### [What is expected]
Skip the pictures. Copy all the rest of the records down exactly.

### [Recorded data]

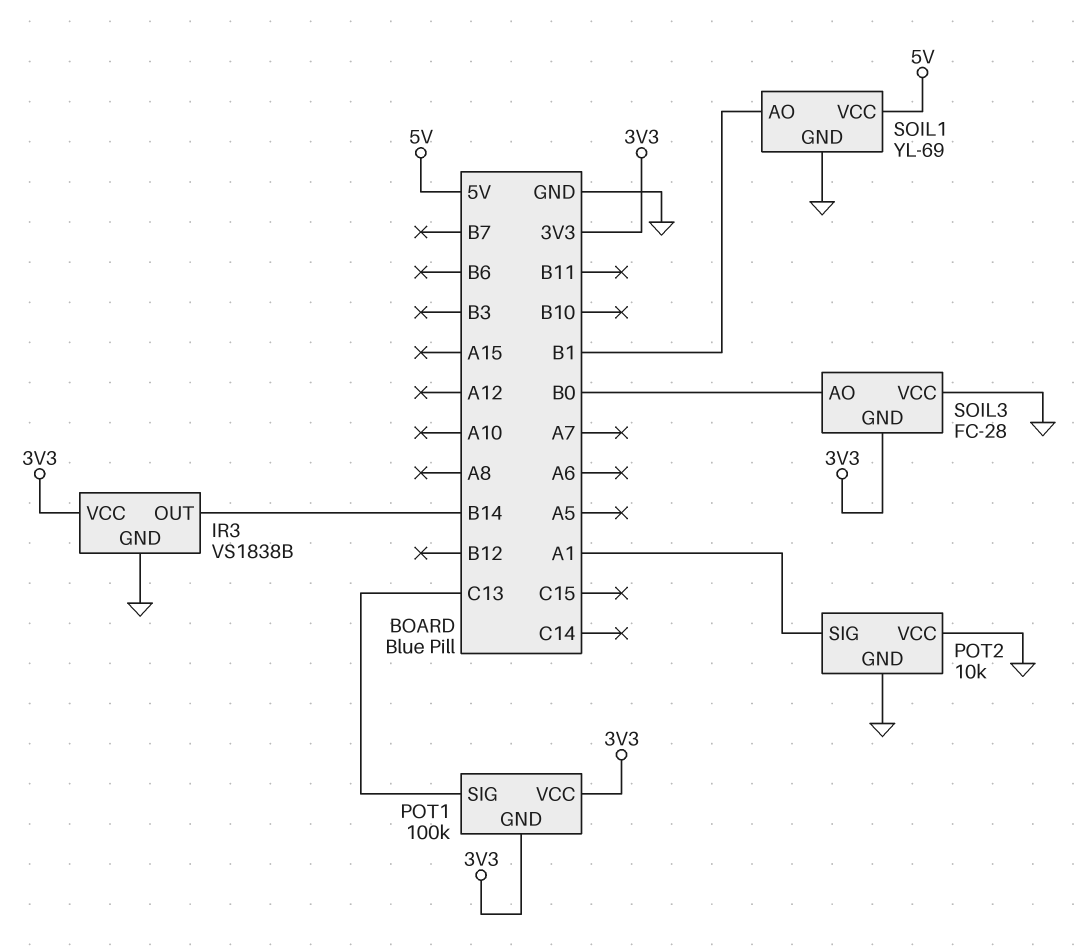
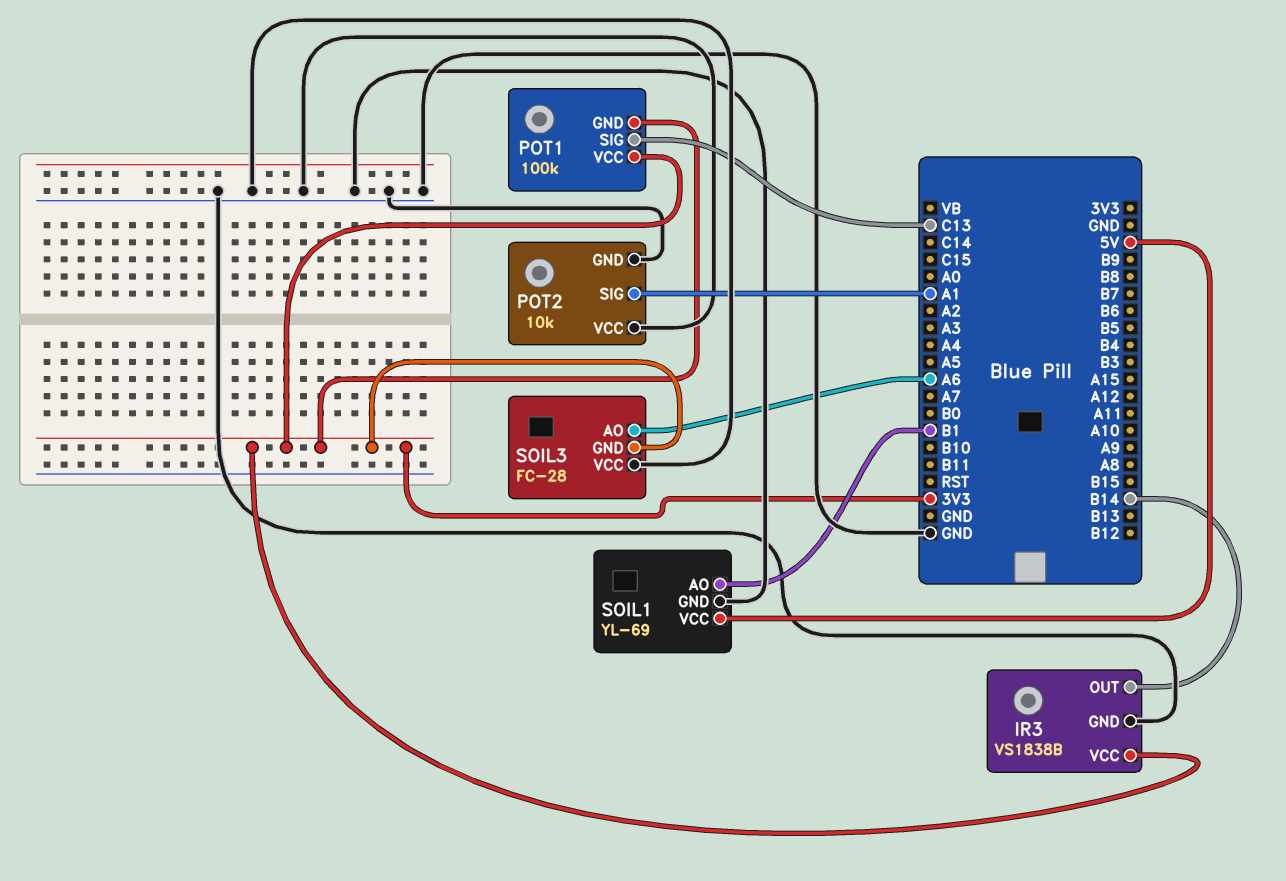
SOIL3 pin AO: B0 -> A6

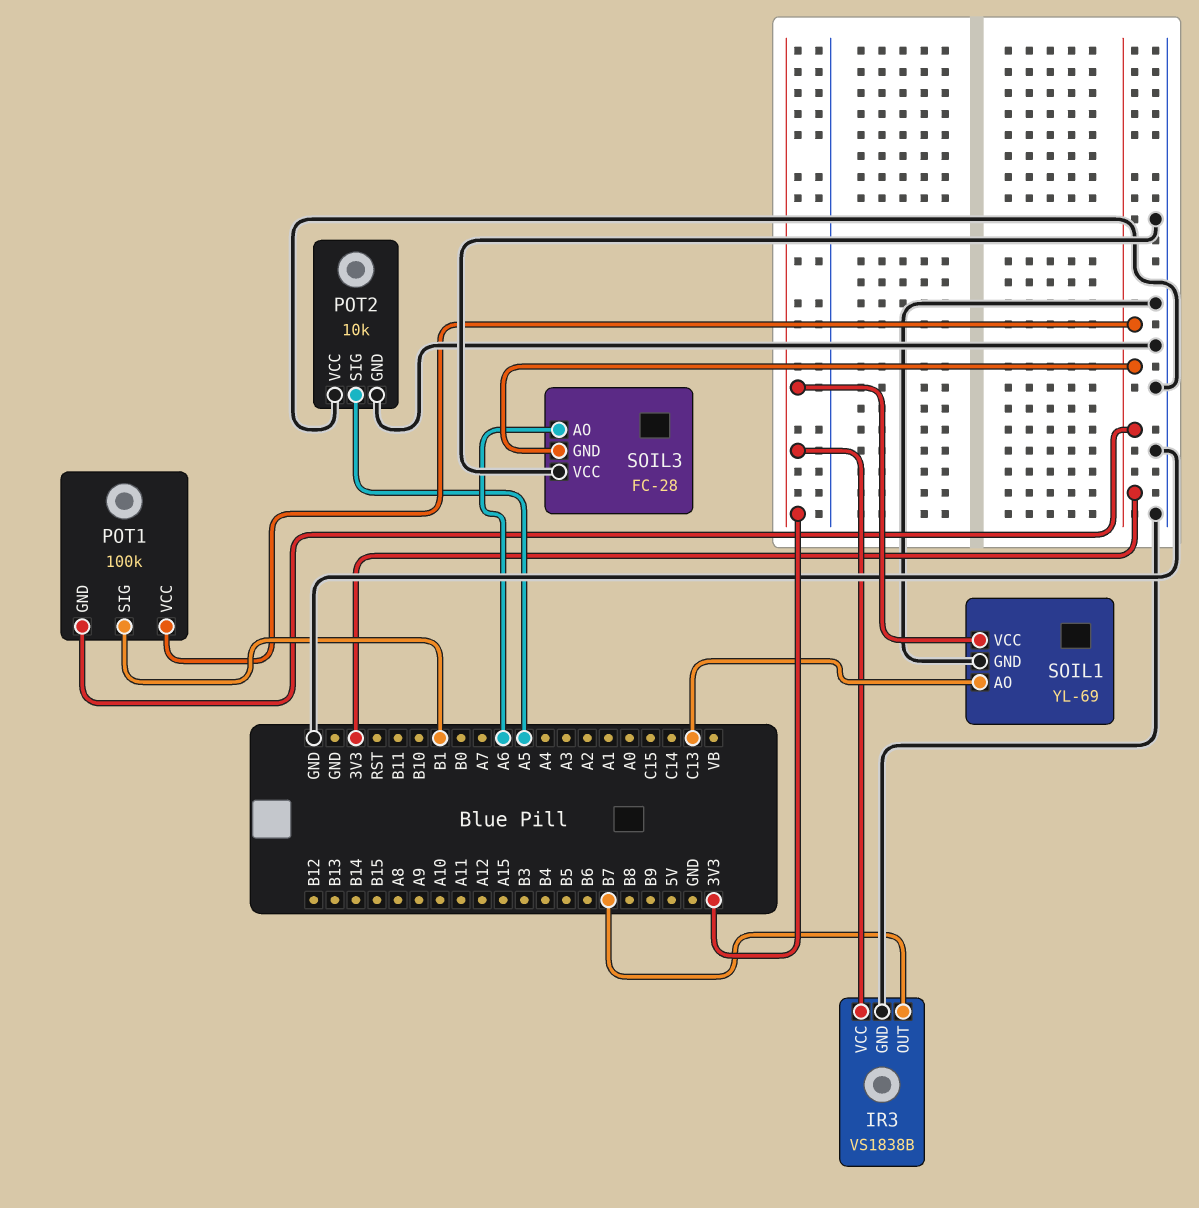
IR3 pin OUT: B14 -> B7
POT1 pin SIG: C13 -> B1
POT2 pin SIG: A1 -> A5
SOIL1 pin AO: B1 -> C13
SOIL1 pin VCC: 5V -> 3V3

### [Answer to this task]
SOIL3 pin AO: B0 -> A6

IR3 pin OUT: B14 -> B7
POT1 pin SIG: C13 -> B1
POT2 pin SIG: A1 -> A5
SOIL1 pin AO: B1 -> C13
SOIL1 pin VCC: 5V -> 3V3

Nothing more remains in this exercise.